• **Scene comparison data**
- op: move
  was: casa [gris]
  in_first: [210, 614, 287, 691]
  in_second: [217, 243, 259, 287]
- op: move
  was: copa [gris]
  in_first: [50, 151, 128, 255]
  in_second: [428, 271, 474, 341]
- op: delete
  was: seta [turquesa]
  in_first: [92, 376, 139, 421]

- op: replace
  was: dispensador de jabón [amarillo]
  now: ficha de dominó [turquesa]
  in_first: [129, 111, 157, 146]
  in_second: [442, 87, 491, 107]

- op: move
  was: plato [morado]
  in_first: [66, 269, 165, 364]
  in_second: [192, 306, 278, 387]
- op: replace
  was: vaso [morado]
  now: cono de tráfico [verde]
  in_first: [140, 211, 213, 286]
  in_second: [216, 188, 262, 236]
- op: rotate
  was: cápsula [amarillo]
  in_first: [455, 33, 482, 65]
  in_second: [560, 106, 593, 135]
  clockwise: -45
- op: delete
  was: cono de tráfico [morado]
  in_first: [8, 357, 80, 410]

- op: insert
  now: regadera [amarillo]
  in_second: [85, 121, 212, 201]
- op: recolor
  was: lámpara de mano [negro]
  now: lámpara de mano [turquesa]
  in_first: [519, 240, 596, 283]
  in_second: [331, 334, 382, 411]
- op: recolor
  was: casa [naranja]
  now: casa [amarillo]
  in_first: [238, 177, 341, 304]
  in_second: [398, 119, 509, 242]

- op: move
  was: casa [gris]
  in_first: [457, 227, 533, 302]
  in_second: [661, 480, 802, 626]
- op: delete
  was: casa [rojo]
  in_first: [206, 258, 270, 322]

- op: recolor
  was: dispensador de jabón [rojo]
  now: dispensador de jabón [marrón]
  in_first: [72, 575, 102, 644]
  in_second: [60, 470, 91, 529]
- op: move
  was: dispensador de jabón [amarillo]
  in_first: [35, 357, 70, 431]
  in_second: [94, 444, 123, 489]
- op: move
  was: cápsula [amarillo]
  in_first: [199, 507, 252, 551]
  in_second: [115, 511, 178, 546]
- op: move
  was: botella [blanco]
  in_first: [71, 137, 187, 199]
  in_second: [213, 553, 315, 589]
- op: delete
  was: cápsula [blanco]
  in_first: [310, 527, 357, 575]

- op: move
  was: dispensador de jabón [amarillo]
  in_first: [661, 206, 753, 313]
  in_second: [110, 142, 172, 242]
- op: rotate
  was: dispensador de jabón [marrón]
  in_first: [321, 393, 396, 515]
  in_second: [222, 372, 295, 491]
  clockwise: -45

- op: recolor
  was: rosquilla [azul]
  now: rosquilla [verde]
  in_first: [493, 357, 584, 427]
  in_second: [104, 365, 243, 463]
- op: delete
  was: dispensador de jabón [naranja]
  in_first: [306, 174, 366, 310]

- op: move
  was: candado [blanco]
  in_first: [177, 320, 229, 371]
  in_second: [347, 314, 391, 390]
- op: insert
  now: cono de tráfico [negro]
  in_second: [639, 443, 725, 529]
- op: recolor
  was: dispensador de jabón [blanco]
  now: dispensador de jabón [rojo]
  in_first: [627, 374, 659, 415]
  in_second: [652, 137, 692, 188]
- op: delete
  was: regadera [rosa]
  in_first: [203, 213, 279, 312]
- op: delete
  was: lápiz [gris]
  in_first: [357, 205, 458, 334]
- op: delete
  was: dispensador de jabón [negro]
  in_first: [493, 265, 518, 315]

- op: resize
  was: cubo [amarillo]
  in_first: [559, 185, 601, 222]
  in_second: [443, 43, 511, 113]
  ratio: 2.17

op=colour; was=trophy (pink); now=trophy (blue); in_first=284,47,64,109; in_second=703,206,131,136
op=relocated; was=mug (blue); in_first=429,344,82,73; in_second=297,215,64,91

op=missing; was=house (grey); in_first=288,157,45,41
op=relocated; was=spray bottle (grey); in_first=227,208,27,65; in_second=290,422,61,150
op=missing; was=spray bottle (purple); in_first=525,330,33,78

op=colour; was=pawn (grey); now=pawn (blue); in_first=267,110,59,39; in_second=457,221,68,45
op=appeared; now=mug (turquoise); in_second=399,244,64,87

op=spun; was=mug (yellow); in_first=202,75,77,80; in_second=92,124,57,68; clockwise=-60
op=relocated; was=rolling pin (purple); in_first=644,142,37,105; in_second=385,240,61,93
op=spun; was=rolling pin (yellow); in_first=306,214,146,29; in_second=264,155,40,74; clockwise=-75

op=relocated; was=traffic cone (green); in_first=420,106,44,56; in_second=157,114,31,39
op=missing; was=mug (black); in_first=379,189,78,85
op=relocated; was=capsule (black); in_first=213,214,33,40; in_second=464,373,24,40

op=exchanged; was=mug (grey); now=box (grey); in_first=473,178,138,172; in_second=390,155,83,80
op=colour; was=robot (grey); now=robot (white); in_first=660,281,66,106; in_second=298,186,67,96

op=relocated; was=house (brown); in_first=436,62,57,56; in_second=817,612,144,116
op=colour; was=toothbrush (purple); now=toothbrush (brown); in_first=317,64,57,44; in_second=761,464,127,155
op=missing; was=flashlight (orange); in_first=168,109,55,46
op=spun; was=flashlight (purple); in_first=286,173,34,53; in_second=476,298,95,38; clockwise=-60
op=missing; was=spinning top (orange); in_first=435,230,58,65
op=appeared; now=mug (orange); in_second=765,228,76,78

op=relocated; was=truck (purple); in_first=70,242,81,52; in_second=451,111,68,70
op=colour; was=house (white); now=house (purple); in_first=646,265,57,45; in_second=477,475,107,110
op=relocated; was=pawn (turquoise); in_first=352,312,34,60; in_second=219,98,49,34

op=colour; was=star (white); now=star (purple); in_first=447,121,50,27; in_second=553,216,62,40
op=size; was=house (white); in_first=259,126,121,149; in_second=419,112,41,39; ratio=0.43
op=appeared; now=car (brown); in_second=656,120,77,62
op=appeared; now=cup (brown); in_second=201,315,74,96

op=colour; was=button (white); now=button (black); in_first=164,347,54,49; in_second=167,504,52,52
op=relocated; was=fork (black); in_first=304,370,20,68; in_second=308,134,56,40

• **Work to complete**
For the records above, count the lines holding the word "mano" and give only that number.

• **Exercise response**
2